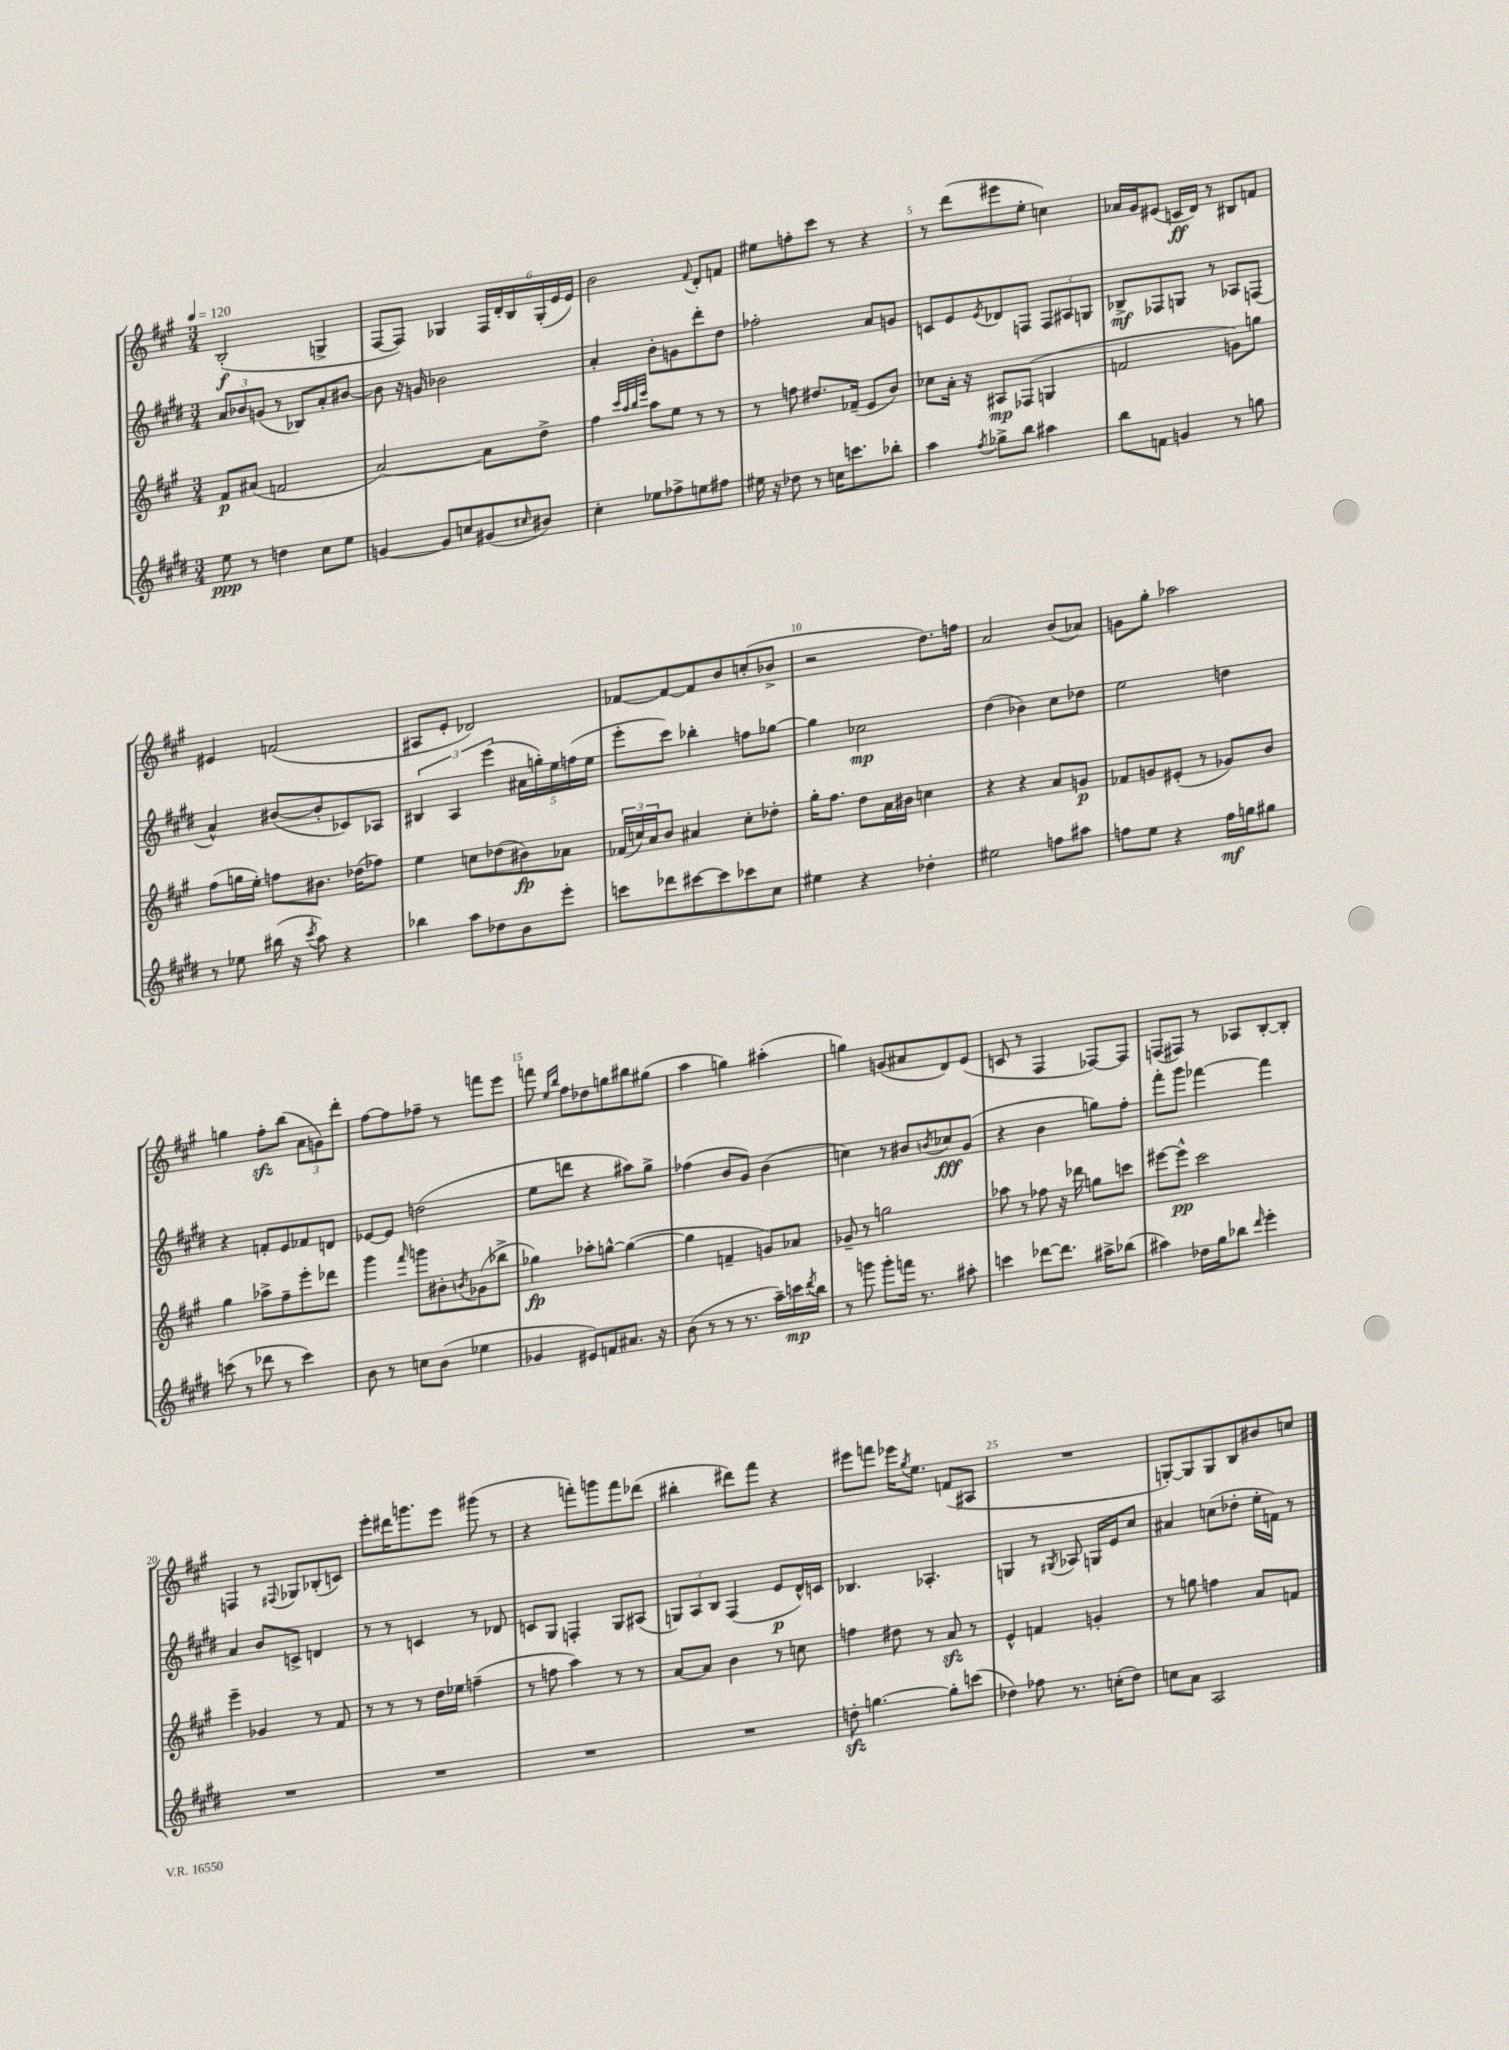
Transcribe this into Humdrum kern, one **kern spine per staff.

**kern	**kern	**kern	**kern
*staff4	*staff3	*staff2	*staff1
*clefG2	*clefG2	*clefG2	*clefG2
*k[f#c#g#d#]	*k[f#c#g#]	*k[f#c#g#d#]	*k[f#c#g#]
*M3/4	*M3/4	*M3/4	*M3/4
*MM120	*MM120	*MM120	*MM120
8ee\	8f#/L	12a/L	(2B'/
.	.	12b-/	.
8r	(8a#/J	.	.
.	.	(12g/J	.
4dd\	2f/	8r	.
.	.	8B-/L)	.
8cc#\L	.	8a'/	4G^/
8ee\J	.	[8b#/J	.
=	=	=	=
[4g/	[2a/)	8b#\]	[8F#/L
.	.	16r	8F#/]J)
.	.	16g/	.
8g/]L	.	2b-\	4G-/
8cc/	.	.	.
(8g#/	8a\]L	.	24F#/LL
.	.	.	24d'/
.	.	.	24B/
16qqcc#/	.	.	.
8b#/J)	8dd^\J	.	(24G-'/
.	.	.	24e/
.	.	.	24e/JJ)
=	=	=	=
4cc#'\	4ff#\	4a'/	2b\
.	32qqccc#/LLL	.	.
.	32qqaa/	.	.
.	32qqbb/	.	.
.	32qqeee/JJJ	.	.
8ee-\L	8aa\L	8b'\L	.
8ff-^\	8ee\J	8g\	.
.	.	.	8qqf#/
8ee\	8r	8ddd#'\	8d'/L
8ff#\J	8r	8dd#\J	8f/J
=	=	=	=
16ee#\	8r	2ff-'\	8ee#\L
16r	.	.	.
8dd-\	8ff\	.	8ff'\
8r	8.dd#/L	.	8ccc#\J
16cc\LK	.	.	8r
8.ccc\	(16f-~/Jk	.	.
.	8e/L	8a/L	4r
8bb-'\J	8b/J)	8g/J	.
=	=	=	=
4aa\	8cc-\L	8c/L	8r
.	16a'\Jk	8e/	(8ddd\L
.	16r	.	.
8qff#/	.	8qe/	.
8gg-^\L	8A#/L	8d-/	8eee#\
8bb\J	(8F-/J	8F/J	8ee'\J
4aa#\	4G/	12F/L	4cc\)
.	.	12A#/	.
.	.	12G/J	.
=	=	=	=
8bb\L	2f/	8B-^/L	16a-/LL
.	.	.	16g#/J
8f\J	.	8F-/	(8e#/J
4g/	.	8G/J	16c/LL
.	.	.	16d/JJ)
.	.	8r	8r
8r	8g\L)	8A-/L	8B#/L
8gg\	8gg\J	(8F/J	8f/J
=	=	=	=
8r	(8ff#\L	4a^^/)	4e#/
8ee-\	16gg\L	.	.
.	16ee'\JJ)	.	.
(16bb#\	8ff\L	([8b#/L	(2f/
16r	.	.	.
8qccc#/	.	.	.
8aa\)	8.b#\J	8b#'/]	.
4r	.	8c-/)	.
.	(16dd-\LK	.	.
.	8ff-\J)	8A-/J	.
=	=	=	=
4bb-\	4ee\	6B#/	8A#/L
.	.	.	8e'/J
.	.	6A/	.
8aa\L	8cc\L	.	2d-/)
.	.	(6eee\	.
8dd-\	(8dd-\	.	.
8b\	8b#\)	20a#\LL	.
.	.	20gg'\)	.
.	.	20ee\	.
8eee'\J	8a-\J	.	.
.	.	(20ff\	.
.	.	20ee\JJ	.
=	=	=	=
8ccc\L	(24f-/LL	8eee'\L	[8f-/L
.	24cc/)	.	.
.	24a/J	.	.
8ddd-\	8b/J	8ccc#\J)	8f-/_
[8ccc#\	4a#/	4bb-'\	8f-/]
8ccc#\]	.	.	8b/
8ccc-\	8cc'\L	8ff\L	(8cc'/
8cc#\J	8dd-'\J	[8gg-\J	8b-^/J
=	=	=	=
4ee#\	16gg#'\LK	4gg-\]	2r
.	8.ff#\J	.	.
4r	8dd\L	2cc-\	.
.	16a\L	.	.
.	16b#\JJ	.	.
4dd-'\	4cc\	.	8.dd\L)
.	.	.	16ff\Jk
=	=	=	=
2ee#\	4r	(4dd#\	2a/
.	4r	4b-\)	.
8ff\L	8a/L	8cc#\L	(8b/L
8aa#\J	8g/J	8dd-\J	8a-/J)
=	=	=	=
8ff\L	8f-/L	2ee\	8g\L
8ee\J	8g/	.	8gg#'\J
4r	(8e#'/J	.	2aa-\
.	8r	.	.
16ff\LL	8g-/L)	4dd\	.
16gg\J	.	.	.
8gg#\J	8b/J	.	.
=	=	=	=
(8ccc\	4gg#\	4r	4gg\
8r	.	.	.
8ddd-\	8aa-^\L	8f'/L	8ff#'\L
8r	8ff#~\	8e/	(8bb\J
4ccc\)	8eee'\	8f-/	12a\L
.	.	.	12g\)
.	8ddd-\J	8d/J	.
.	.	.	12ddd'\J
=	=	=	=
8b\	4ggg#\	[8e-/L	[8ff#\L
8r	.	8e-/]J	8ff#\]
.	16qqfff#/	.	.
8cc\L	8ggg\L	(2dd\	8ff-~\J
(8b\J	8b#'\	.	8r
.	8qb/	.	.
4ee-\	(8g-\	.	8fff\L
.	8bb-^\J	.	8eee\J
=	=	=	=
4g-/	4gg-\)	8ee\L	8fff\
.	.	.	16qqee/LL
.	.	.	16qqbb/JJ
.	.	8ddd\J	8ff#\L
8e#/L)	8aa-'\L	4r	8dd-\
8f/	[8gg^^\J	.	8gg\
8.a#/J	(4gg\_	8aa#\L)	8bb#\
.	.	8gg#^\J	(8gg#\J
16r	.	.	.
=	=	=	=
(8b\	4gg\]	(4ff-\	4aa\
8r	.	.	.
8r	4f~/	8b/L	4gg\)
8.r	.	8g#/J)	.
.	8g/L)	(4b\	(4aa#'\
16aa~\LL)	.	.	.
16ccc\	8a-/J	.	.
8qddd#/	.	.	.
16bb\JJ	.	.	.
=	=	=	=
8r	8g-~/	4cc\)	4gg\)
8ggg\	8r	.	.
8ggg'\L	2gg\	8r	(8g/L
16fff\Jk	.	8b#/L	8a#/
8.r	.	.	.
.	.	8qb/	.
.	.	8cc-/	8d/)
8aa#'\	.	(8g#/J	(8e/J
=	=	=	=
4ccc\	8aa-\	4r	8c/
.	8r	.	8r
[8ddd-\L	8ff-\	4b\	4F#/
8.ddd-\]J	16r	.	.
.	16ddd-\	.	.
.	8gg\L	8gg\L)	[8F-/L)
16aa#^\LK	.	.	.
(8bb-\J	8ccc\J	8ff#'\J	8F-/]J
=	=	=	=
4aa#\)	[8eee#\L	8fff#'\L	(8F/L
.	8eee#^^\]J	8ggg#\J	8F#/J)
16dd-\LL	2ccc#\	[4fff-\	8r
16gg#\J	.	.	.
8bb-\J	.	.	8A-/L
16qqddd#/	.	.	.
4eee'\	.	4fff-\]	[8B'/
.	.	.	8B'/]J
=	=	=	=
2.r	4eee~\	4a/	4F/
.	4g-/	8b/L	8r
.	.	.	8qqF#/
.	.	8c^/J	8G-/L
.	8r	4d/	(8B-'/
.	8f#/	.	8c/J)
=	=	=	=
2.r	8r	8r	8eee'\L
.	8r	8r	16ddd#\K
.	.	.	8.ggg\
.	8r	4c/	.
.	16dd\LL	.	8eee\J
.	16ee-\JJ	.	.
.	(4ff~\	8r	(8ggg#\
.	.	8d-/	8r
=	=	=	=
2.r	8r	8c/L	4r
.	8ff\	8G#/J	.
.	4aa\)	4F'/	8fff'\L)
.	.	.	8ggg\
.	8r	8G#/L	8fff\
.	8r	(8A#/J	(8ddd-\J
=	=	=	=
2.r	[8a/L	12G/L)	4bb#'\
.	.	12A/	.
.	8a/]J	.	.
.	.	12B/J	.
.	4b\	(4F#/	8ddd#\L)
.	.	.	8fff#\J
.	8r	8e/L	4r
.	8cc\	16d#^^/L)	.
.	.	16c/JJ	.
=	=	=	=
8dd'\	4ff\	4.B-/	8eee#\L
[4.gg\	.	.	8fff\J
.	8dd#\	.	16eee-\LK
.	.	.	8qgg#/
.	.	.	8.ee\J
.	8r	4.A-'/	.
8gg'\]L	8a/	.	(8f/L
(8ccc\J	8r	.	8A#/J
=	=	=	=
4dd-\)	4e^^/	4G/	2.r
8ff-\	4f/	8r	.
.	.	8qG#/	.
8.r	.	8A-/	.
.	4g'/	16G/LL	.
(16cc'\LK	.	16e/J	.
8dd-\J)	.	8cc#/J	.
=	=	=	=
8cc\L	8r	4a#/	[8G'/L)
8a\J	8gg\	.	8G/]
2A/	4ff\	(8cc\L	8G/
.	.	8dd-'\J	8B/
.	8a/L	16ee'\LL	8b#/
.	.	16f\JJ)	.
.	8f/J	8r	8cc/J
==	==	==	==
*-	*-	*-	*-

^^^^^^^^^^^^^^^^

Gather every line of the items above that contains the string "kern", treating uppercase and lowercase as distinct.

◆ Task result
Transcribe this into Humdrum kern, one **kern spine per staff.
**kern	**kern	**kern	**kern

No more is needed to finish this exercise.